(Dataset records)
***
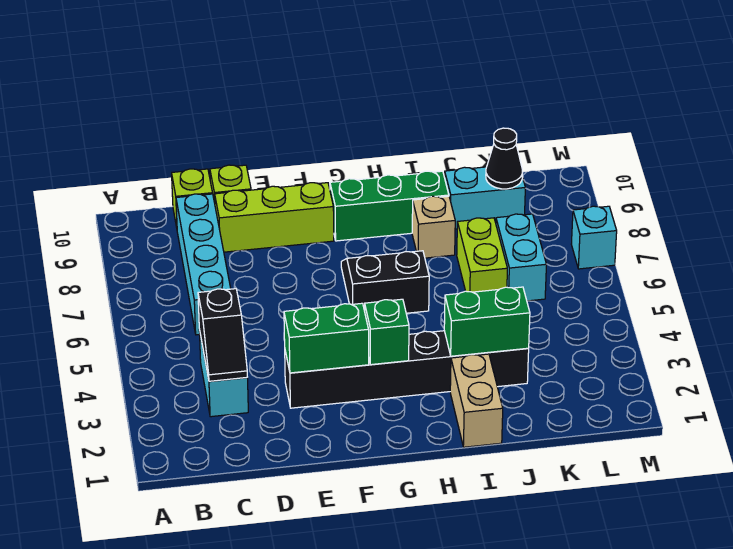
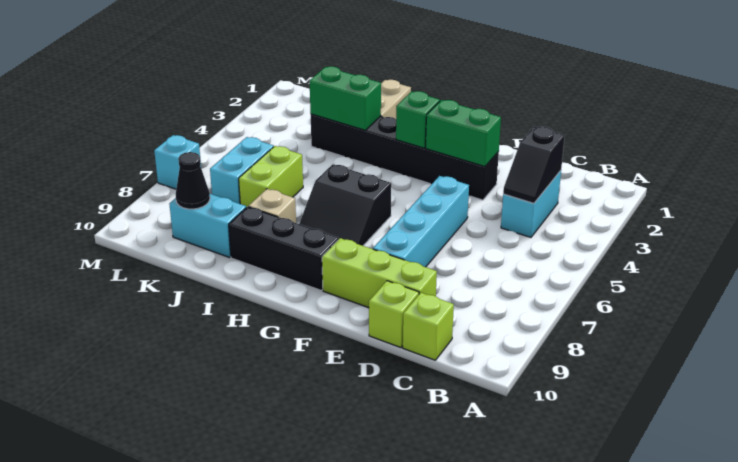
black slope C3:C4 level 2 top 4 -> black slope C3:C4 level 2 top 3
cyan brick C6:C9 level 1 -> cyan brick E5:E8 level 1
green brick G9:I9 level 1 -> black brick G9:I9 level 1

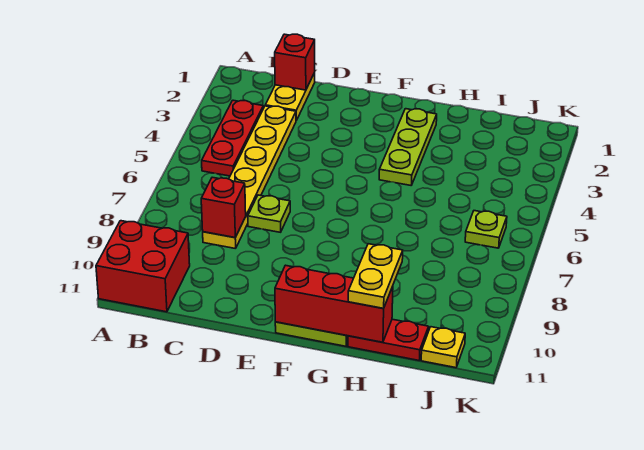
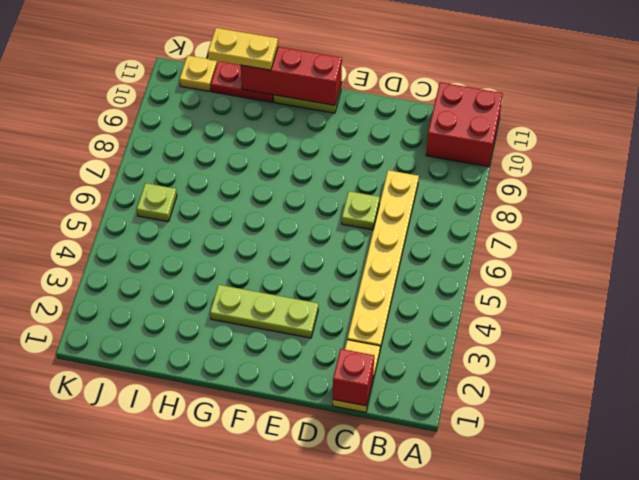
red plate B3:B5 level 1 -> none
red brick C8 level 2 -> none
lime plate G2:G4 level 1 -> lime plate E3:G3 level 1
yellow plate H10:H11 level 3 -> yellow plate H11:I11 level 3

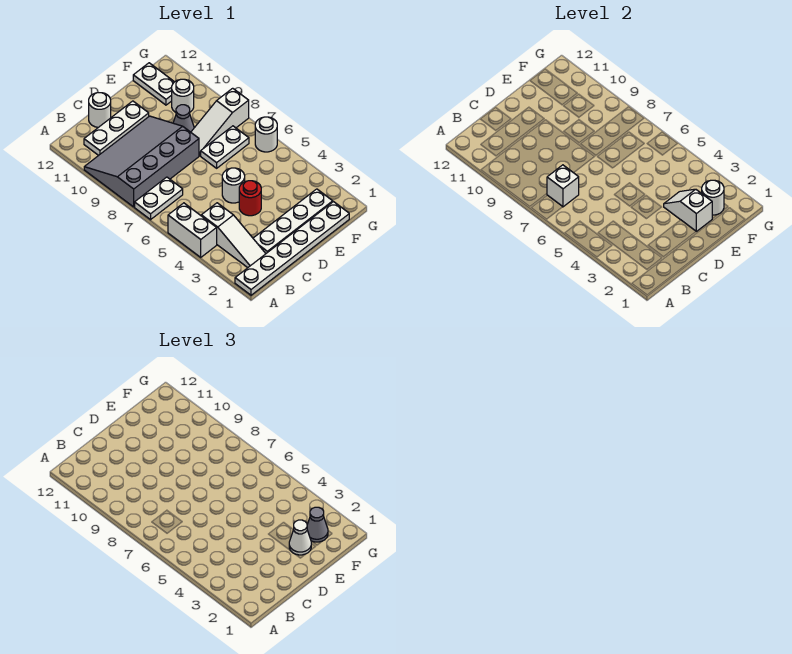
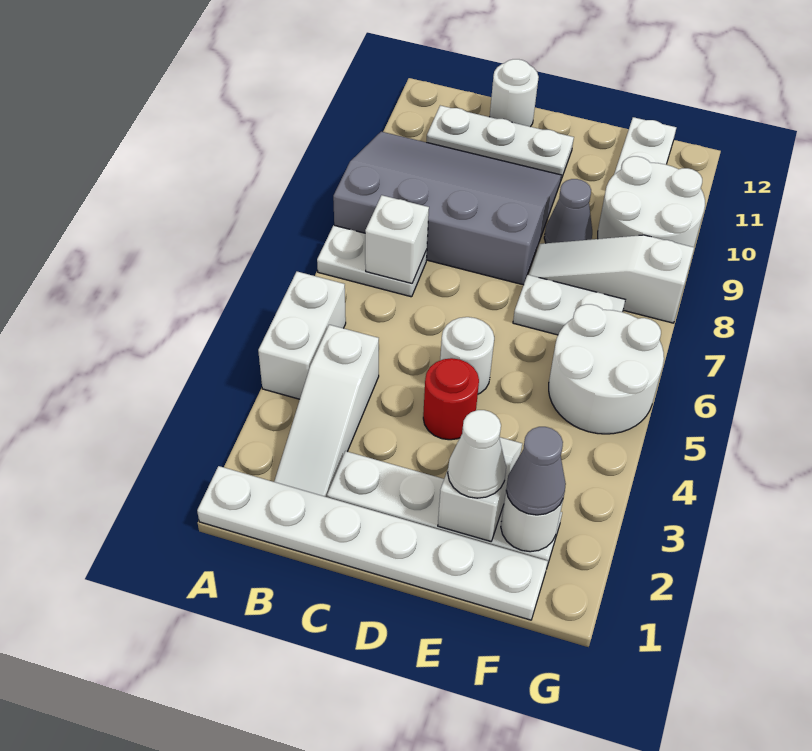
white round brick F10 level 1 -> white round brick F9:G10 level 1
white round brick G6 level 1 -> white round brick F5:G6 level 1

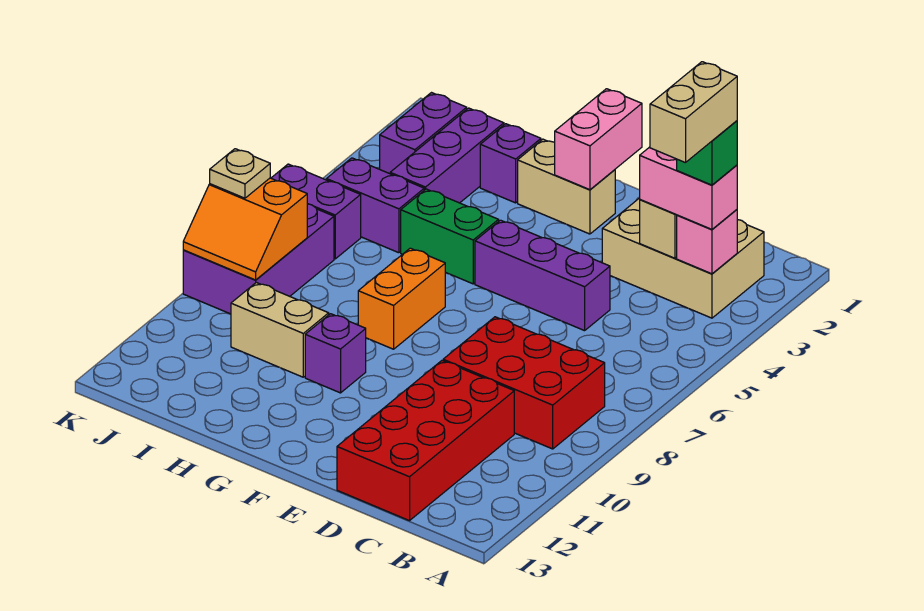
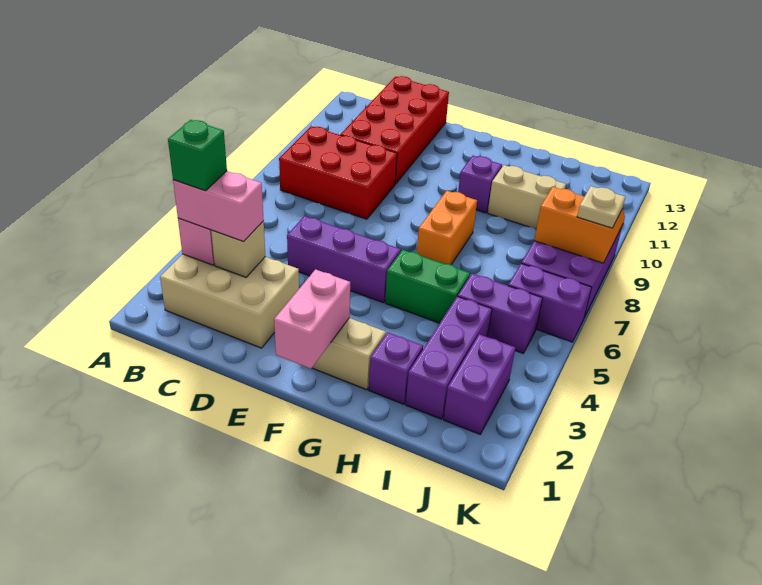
tan brick B3:B4 level 5 -> none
***
Work item
Type the entries again verbatim. Drop the images.

Completed task
black slope C3:C4 level 2 top 4 -> black slope C3:C4 level 2 top 3
cyan brick C6:C9 level 1 -> cyan brick E5:E8 level 1
green brick G9:I9 level 1 -> black brick G9:I9 level 1

red plate B3:B5 level 1 -> none
red brick C8 level 2 -> none
lime plate G2:G4 level 1 -> lime plate E3:G3 level 1
yellow plate H10:H11 level 3 -> yellow plate H11:I11 level 3

white round brick F10 level 1 -> white round brick F9:G10 level 1
white round brick G6 level 1 -> white round brick F5:G6 level 1

tan brick B3:B4 level 5 -> none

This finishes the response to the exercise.